Exercise description -
A verbatim reproduction of the following listing is required; omit the pictures.

Entries provided -
□ □ □
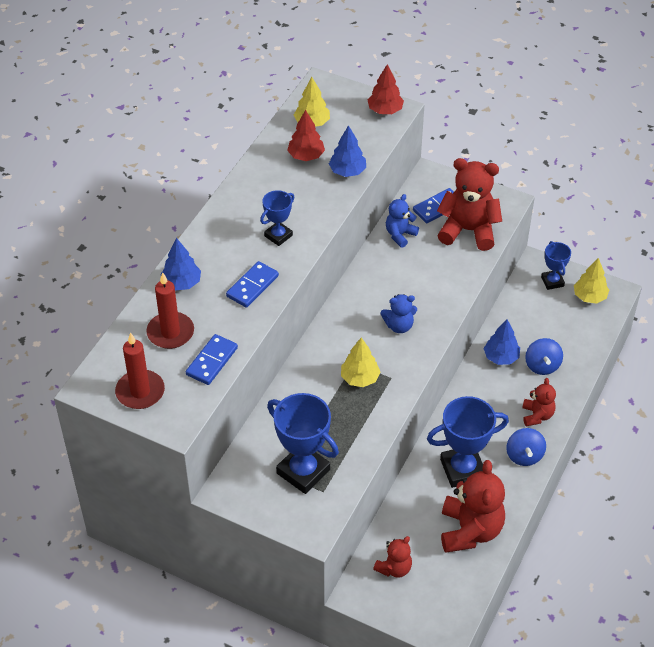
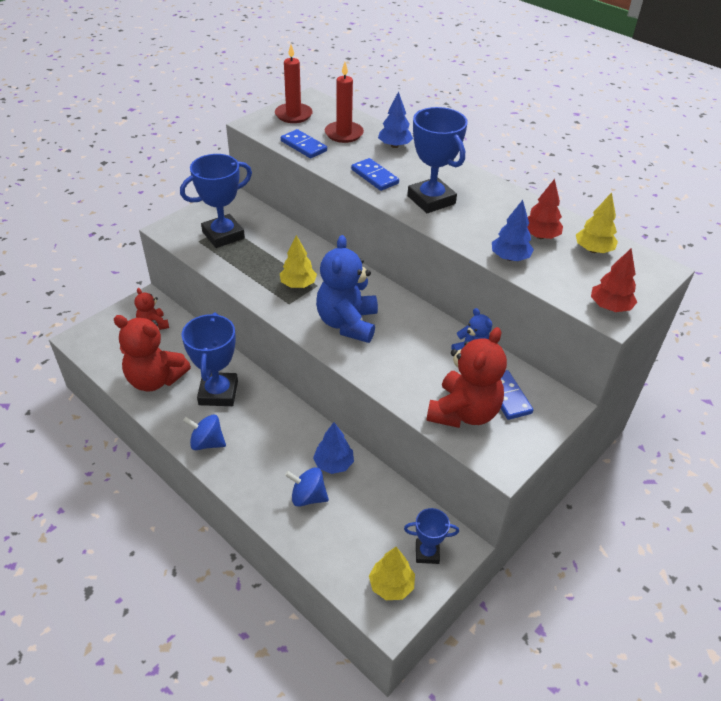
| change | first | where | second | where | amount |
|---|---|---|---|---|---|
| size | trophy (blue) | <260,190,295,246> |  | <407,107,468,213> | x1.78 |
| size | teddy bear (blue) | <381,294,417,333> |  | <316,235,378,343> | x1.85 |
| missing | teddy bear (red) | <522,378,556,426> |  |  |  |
□ □ □
Answer section -
| change | first | where | second | where | amount |
|---|---|---|---|---|---|
| size | trophy (blue) | <260,190,295,246> |  | <407,107,468,213> | x1.78 |
| size | teddy bear (blue) | <381,294,417,333> |  | <316,235,378,343> | x1.85 |
| missing | teddy bear (red) | <522,378,556,426> |  |  |  |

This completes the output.